*Quantity change records*.
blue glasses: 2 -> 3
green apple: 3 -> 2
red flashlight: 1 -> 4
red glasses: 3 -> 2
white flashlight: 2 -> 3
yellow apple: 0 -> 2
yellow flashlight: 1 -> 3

---

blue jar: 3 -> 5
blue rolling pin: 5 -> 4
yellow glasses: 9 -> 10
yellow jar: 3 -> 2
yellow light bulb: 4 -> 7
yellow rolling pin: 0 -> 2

*Exercise*.
Look back at the data above. Transcribe exactly the lines starting at the line that contains "blue glasses: 2 -> 3" and ending at the line that contains "yellow flashlight: 1 -> 3".

*Completed exercise*.
blue glasses: 2 -> 3
green apple: 3 -> 2
red flashlight: 1 -> 4
red glasses: 3 -> 2
white flashlight: 2 -> 3
yellow apple: 0 -> 2
yellow flashlight: 1 -> 3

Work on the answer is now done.